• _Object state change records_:
────

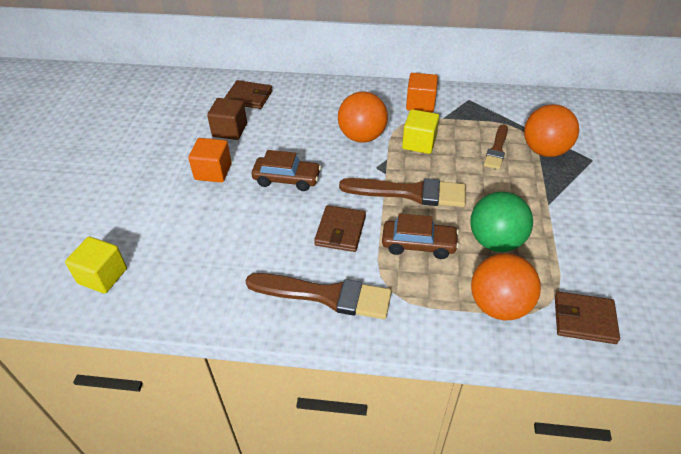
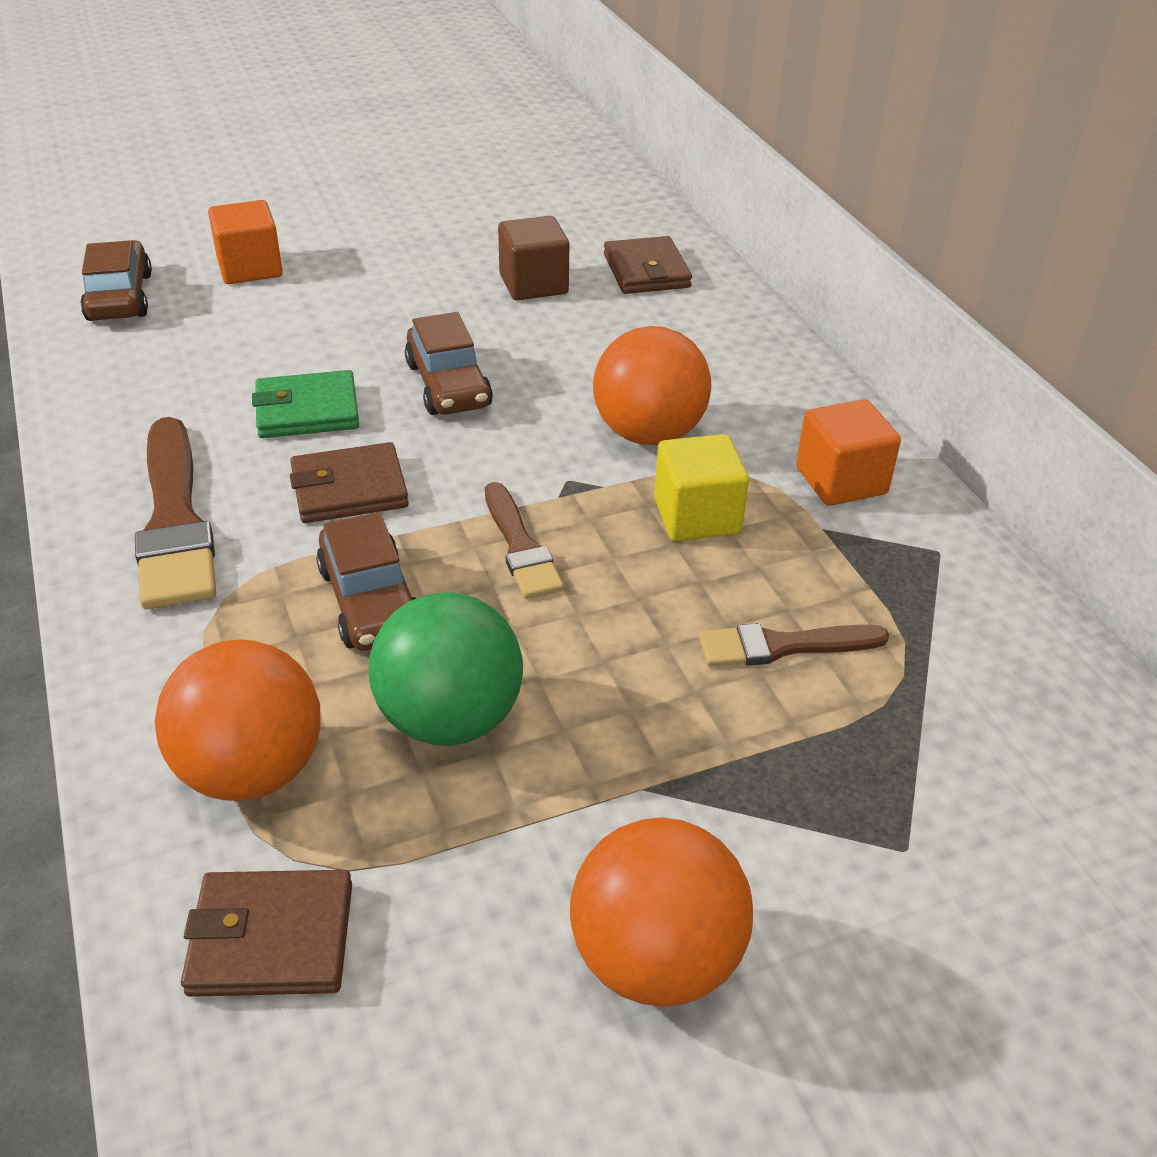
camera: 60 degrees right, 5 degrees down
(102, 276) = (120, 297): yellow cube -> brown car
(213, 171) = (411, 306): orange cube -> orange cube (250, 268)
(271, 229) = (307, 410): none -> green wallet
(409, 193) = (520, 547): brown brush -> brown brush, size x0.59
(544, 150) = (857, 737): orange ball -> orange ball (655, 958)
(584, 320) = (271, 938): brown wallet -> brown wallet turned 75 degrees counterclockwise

────

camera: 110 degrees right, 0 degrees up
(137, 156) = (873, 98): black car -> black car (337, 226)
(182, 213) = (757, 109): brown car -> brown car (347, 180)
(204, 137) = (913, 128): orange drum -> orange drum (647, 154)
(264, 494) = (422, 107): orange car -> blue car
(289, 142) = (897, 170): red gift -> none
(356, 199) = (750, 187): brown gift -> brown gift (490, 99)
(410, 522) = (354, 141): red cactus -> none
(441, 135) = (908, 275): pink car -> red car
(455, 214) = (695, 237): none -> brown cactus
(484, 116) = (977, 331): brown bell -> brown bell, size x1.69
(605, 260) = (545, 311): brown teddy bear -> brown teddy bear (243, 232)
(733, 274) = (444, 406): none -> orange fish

────

• _TASK ITEM_: An exact copy of the lines above, from the one containing "(182, 213) = (757, 109): brown" through the one containing "(733, 274) = (444, 406): none -> orange fish", is the whole of the answer.

• _REPLY TO THE EXERCISE_:
(182, 213) = (757, 109): brown car -> brown car (347, 180)
(204, 137) = (913, 128): orange drum -> orange drum (647, 154)
(264, 494) = (422, 107): orange car -> blue car
(289, 142) = (897, 170): red gift -> none
(356, 199) = (750, 187): brown gift -> brown gift (490, 99)
(410, 522) = (354, 141): red cactus -> none
(441, 135) = (908, 275): pink car -> red car
(455, 214) = (695, 237): none -> brown cactus
(484, 116) = (977, 331): brown bell -> brown bell, size x1.69
(605, 260) = (545, 311): brown teddy bear -> brown teddy bear (243, 232)
(733, 274) = (444, 406): none -> orange fish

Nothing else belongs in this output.